### Work instructions
The entries below should be repeated exactly, with no pictures carried over.
########################################
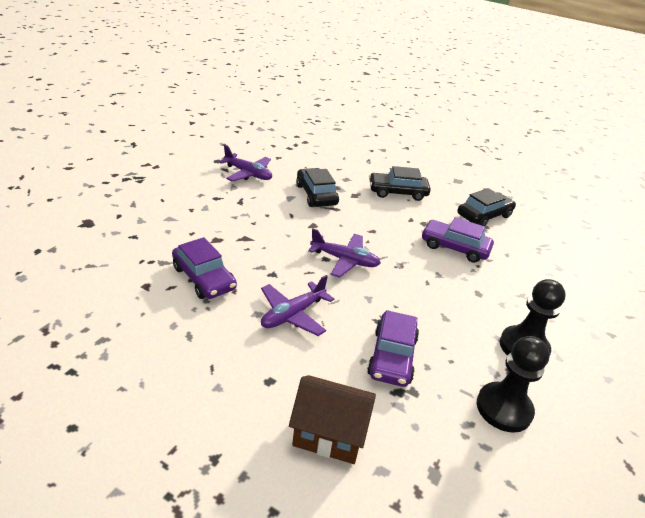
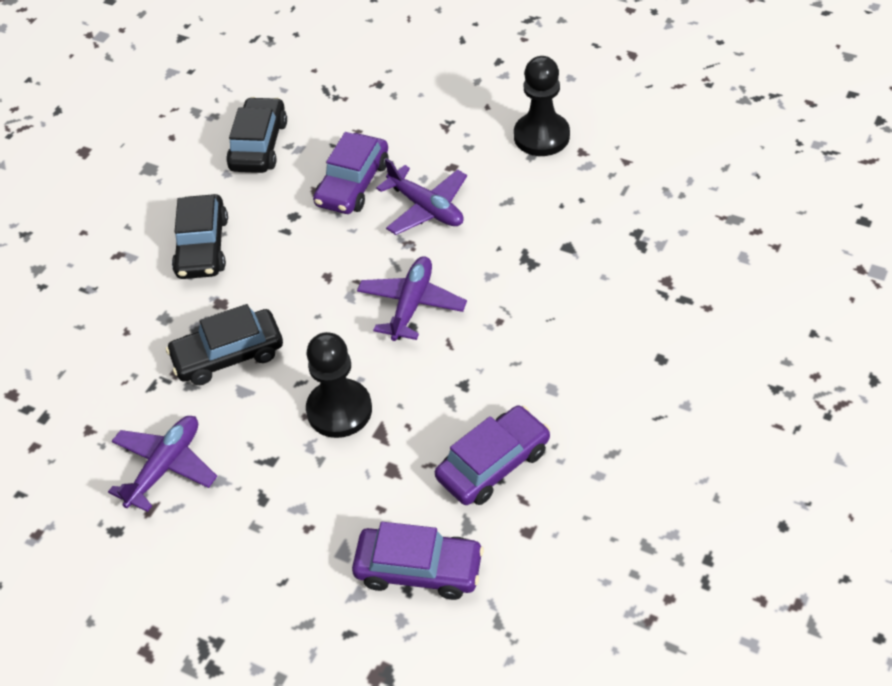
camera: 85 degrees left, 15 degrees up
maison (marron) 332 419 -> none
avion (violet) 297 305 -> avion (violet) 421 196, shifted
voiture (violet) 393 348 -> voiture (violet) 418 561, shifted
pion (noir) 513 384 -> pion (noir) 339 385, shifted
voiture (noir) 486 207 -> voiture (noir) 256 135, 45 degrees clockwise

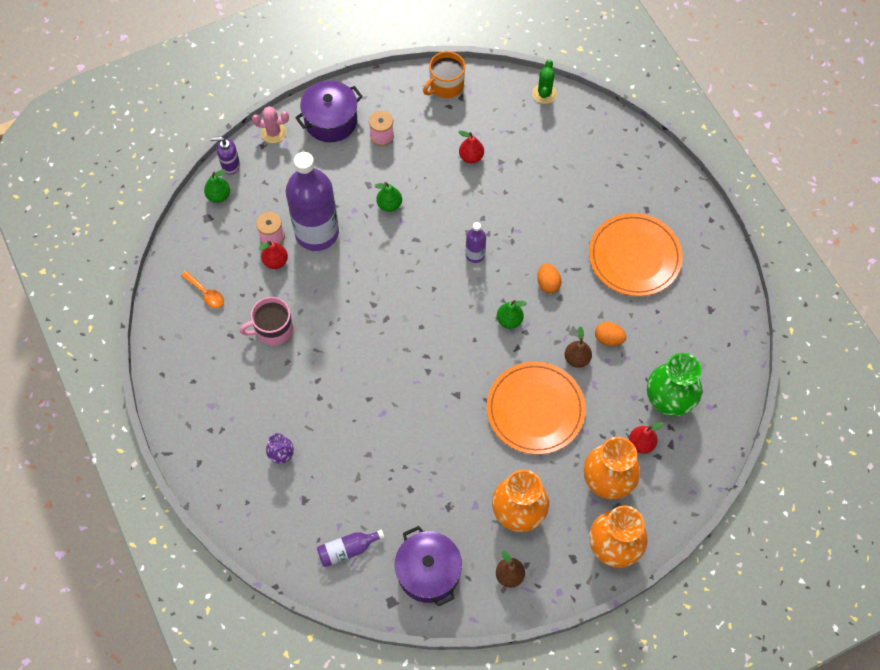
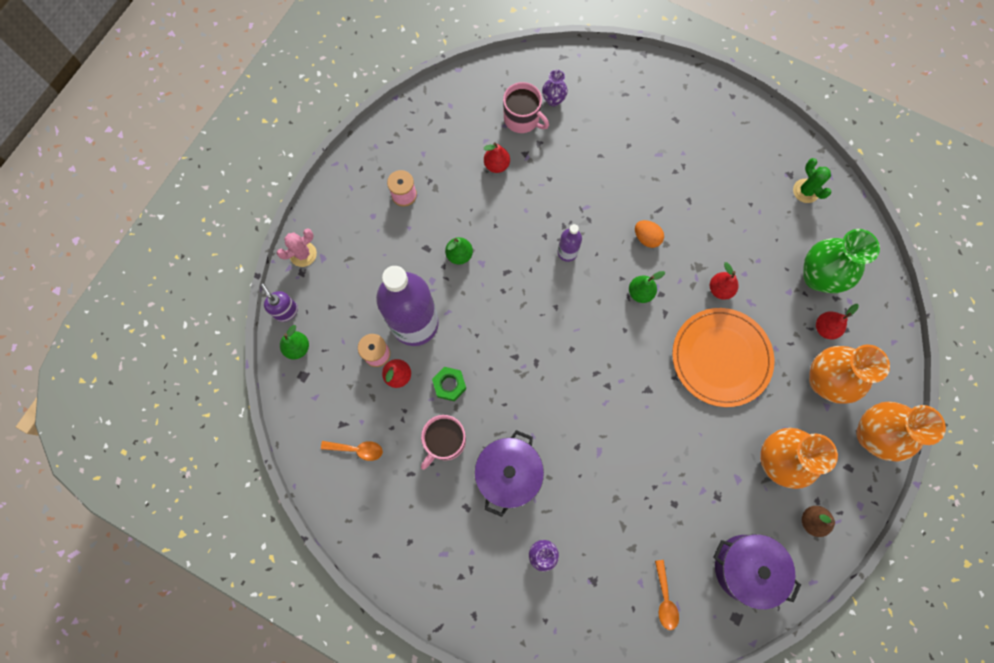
camera: 35 degrees left, 10 degrees up
tasse (orange) 444 74 -> none
assiette (orange) 636 254 -> none
œuf (orange) 610 334 -> none
none -> écrou (vert) 449 384
none -> tasse (rose) 526 107
none -> vase (violet) 555 88
marmite (violet) 329 111 -> marmite (violet) 509 473, shifted
cactus (vert) 544 81 -> cactus (vert) 812 180, shifted
bouteille (violet) 351 548 -> cuillère (orange) 667 595
poire (marron) 578 347 -> poire (rouge) 724 281
distributeur de savon (violet) 225 156 -> distributeur de savon (violet) 279 303, 90 degrees clockwise

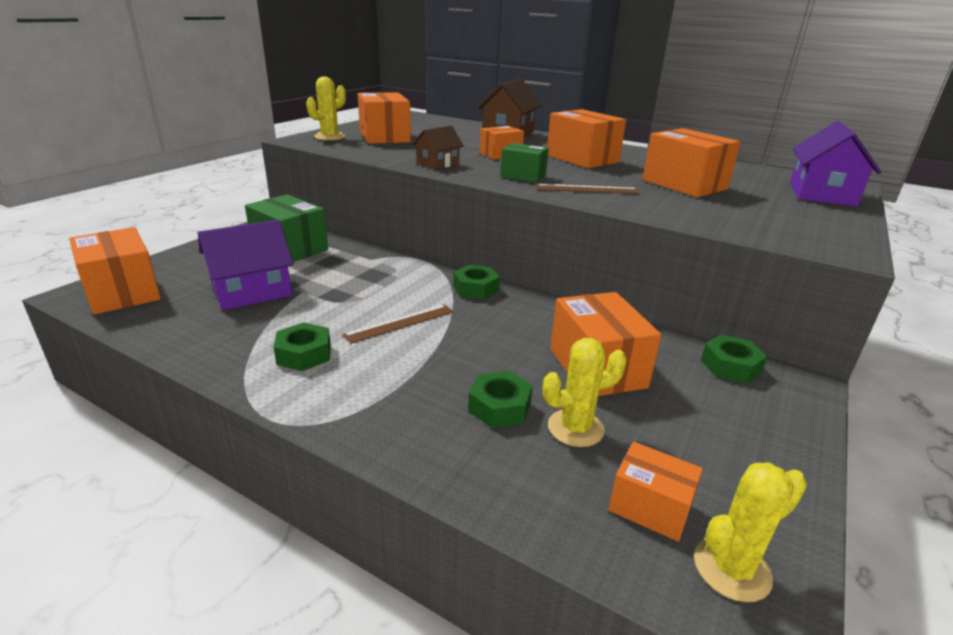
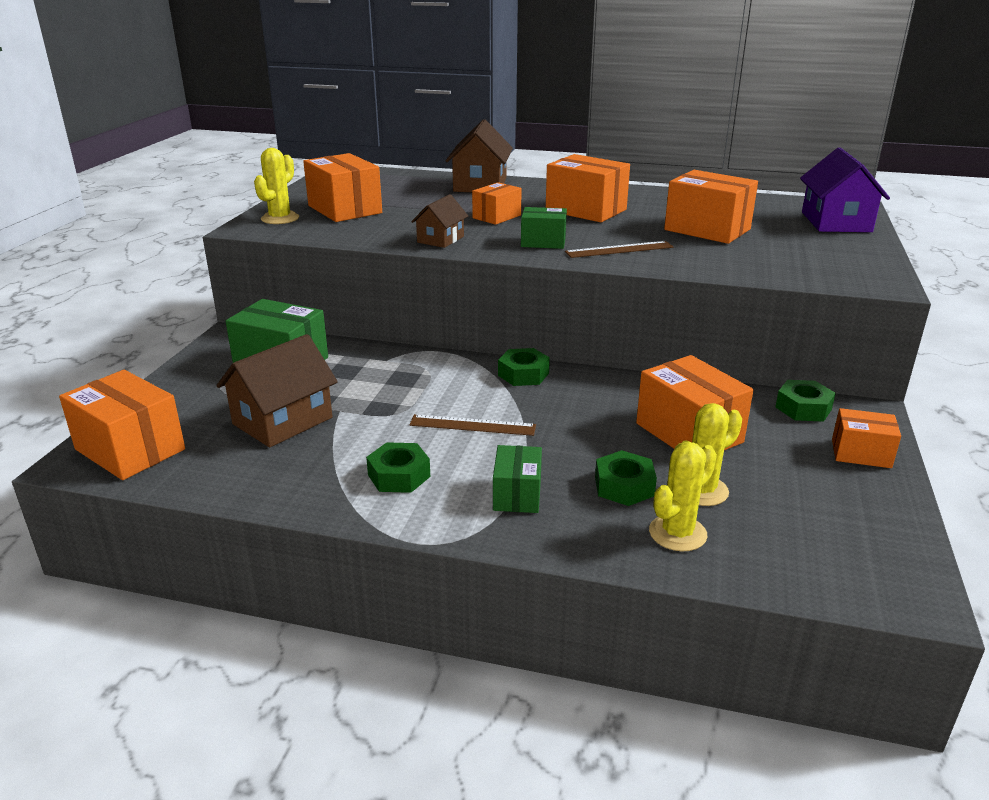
camera: 15 degrees left, 0 degrees up
none -> boîte (vert) 517 479
boîte (orange) 655 492 -> boîte (orange) 866 438, shifted
cactus (jaune) 750 532 -> cactus (jaune) 683 497, shifted
maison (violet) 246 265 -> maison (marron) 277 391
règle (marron) 398 324 -> règle (marron) 472 425, 60 degrees clockwise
########################################
### Answer to this exercise
camera: 85 degrees left, 15 degrees up
maison (marron) 332 419 -> none
avion (violet) 297 305 -> avion (violet) 421 196, shifted
voiture (violet) 393 348 -> voiture (violet) 418 561, shifted
pion (noir) 513 384 -> pion (noir) 339 385, shifted
voiture (noir) 486 207 -> voiture (noir) 256 135, 45 degrees clockwise

camera: 35 degrees left, 10 degrees up
tasse (orange) 444 74 -> none
assiette (orange) 636 254 -> none
œuf (orange) 610 334 -> none
none -> écrou (vert) 449 384
none -> tasse (rose) 526 107
none -> vase (violet) 555 88
marmite (violet) 329 111 -> marmite (violet) 509 473, shifted
cactus (vert) 544 81 -> cactus (vert) 812 180, shifted
bouteille (violet) 351 548 -> cuillère (orange) 667 595
poire (marron) 578 347 -> poire (rouge) 724 281
distributeur de savon (violet) 225 156 -> distributeur de savon (violet) 279 303, 90 degrees clockwise

camera: 15 degrees left, 0 degrees up
none -> boîte (vert) 517 479
boîte (orange) 655 492 -> boîte (orange) 866 438, shifted
cactus (jaune) 750 532 -> cactus (jaune) 683 497, shifted
maison (violet) 246 265 -> maison (marron) 277 391
règle (marron) 398 324 -> règle (marron) 472 425, 60 degrees clockwise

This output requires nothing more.